◆ **EXERCISE OBJECTIVE**:
Copy every line from the data below in which the string "TICK" can be found.

Difference listings
######

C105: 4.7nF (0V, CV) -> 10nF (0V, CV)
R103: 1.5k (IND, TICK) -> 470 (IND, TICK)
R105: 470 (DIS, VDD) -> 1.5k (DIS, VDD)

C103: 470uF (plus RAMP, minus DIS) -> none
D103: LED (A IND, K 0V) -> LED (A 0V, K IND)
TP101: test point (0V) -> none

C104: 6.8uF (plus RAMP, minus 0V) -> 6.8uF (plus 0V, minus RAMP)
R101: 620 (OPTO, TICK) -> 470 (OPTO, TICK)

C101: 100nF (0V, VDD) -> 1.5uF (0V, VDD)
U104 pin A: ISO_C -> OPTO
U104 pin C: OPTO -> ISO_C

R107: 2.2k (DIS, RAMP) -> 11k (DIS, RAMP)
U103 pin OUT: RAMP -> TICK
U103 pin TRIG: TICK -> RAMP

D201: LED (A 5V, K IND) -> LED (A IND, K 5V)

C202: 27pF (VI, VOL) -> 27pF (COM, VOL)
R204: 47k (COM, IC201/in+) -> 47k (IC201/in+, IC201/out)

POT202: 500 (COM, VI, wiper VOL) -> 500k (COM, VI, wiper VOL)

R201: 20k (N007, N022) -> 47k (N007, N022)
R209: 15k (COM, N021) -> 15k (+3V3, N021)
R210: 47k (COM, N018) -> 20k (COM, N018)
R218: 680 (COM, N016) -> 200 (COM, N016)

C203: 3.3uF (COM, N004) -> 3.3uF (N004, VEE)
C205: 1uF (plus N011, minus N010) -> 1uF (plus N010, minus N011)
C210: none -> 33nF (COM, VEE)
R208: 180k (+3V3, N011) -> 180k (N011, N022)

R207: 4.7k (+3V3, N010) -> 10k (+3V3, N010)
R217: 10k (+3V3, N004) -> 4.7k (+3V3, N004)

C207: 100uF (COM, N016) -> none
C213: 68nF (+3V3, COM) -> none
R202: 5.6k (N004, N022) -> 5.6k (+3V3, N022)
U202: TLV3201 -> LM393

######

◆ **ANSWER BOX**:
R103: 1.5k (IND, TICK) -> 470 (IND, TICK)
R101: 620 (OPTO, TICK) -> 470 (OPTO, TICK)
U103 pin OUT: RAMP -> TICK
U103 pin TRIG: TICK -> RAMP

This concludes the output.